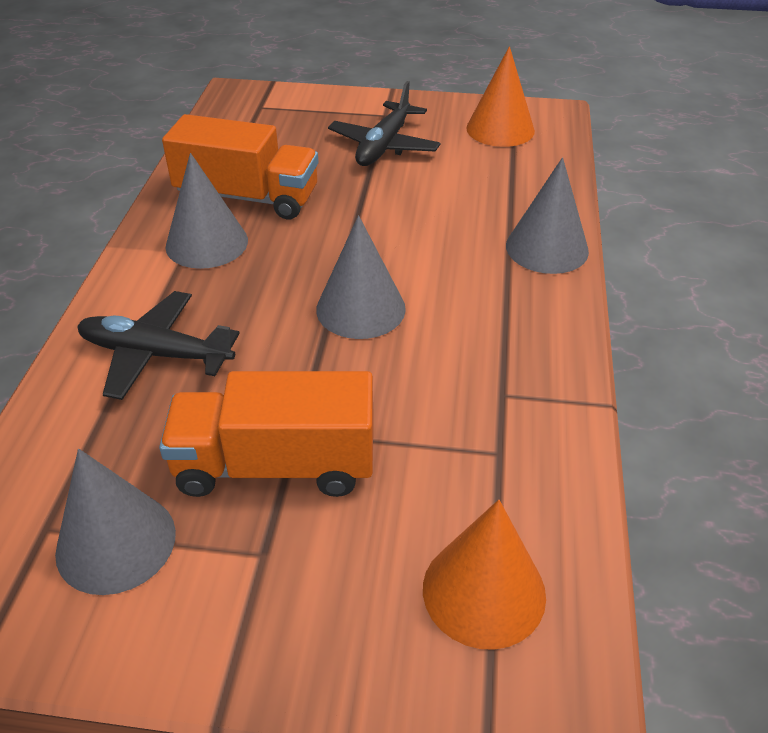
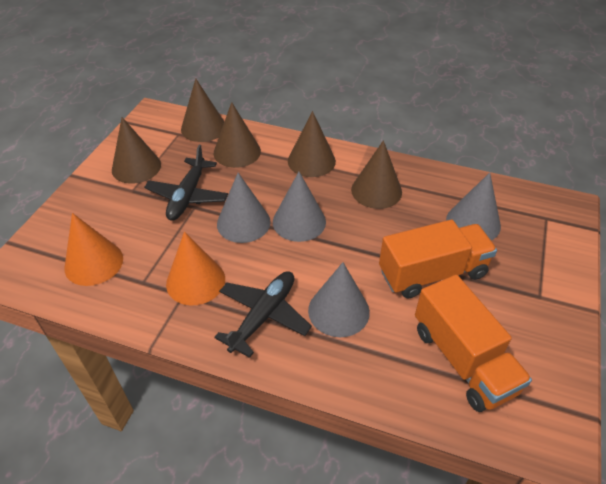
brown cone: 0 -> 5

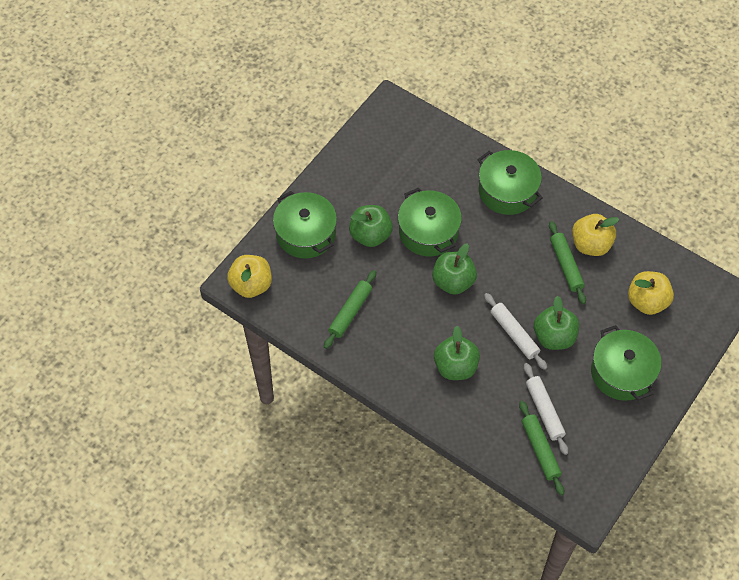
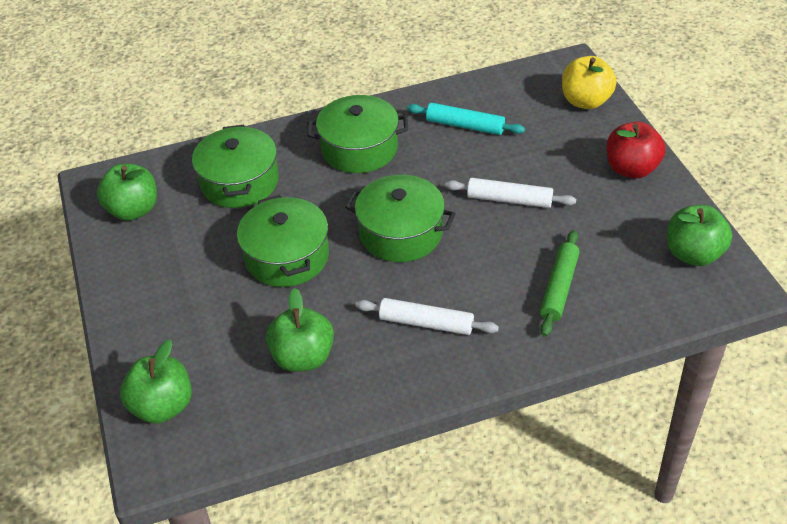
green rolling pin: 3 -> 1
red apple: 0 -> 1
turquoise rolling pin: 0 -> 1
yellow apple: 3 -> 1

--------

Count up the lines of the listing where "rolling" occurs, and answer with that number only.

2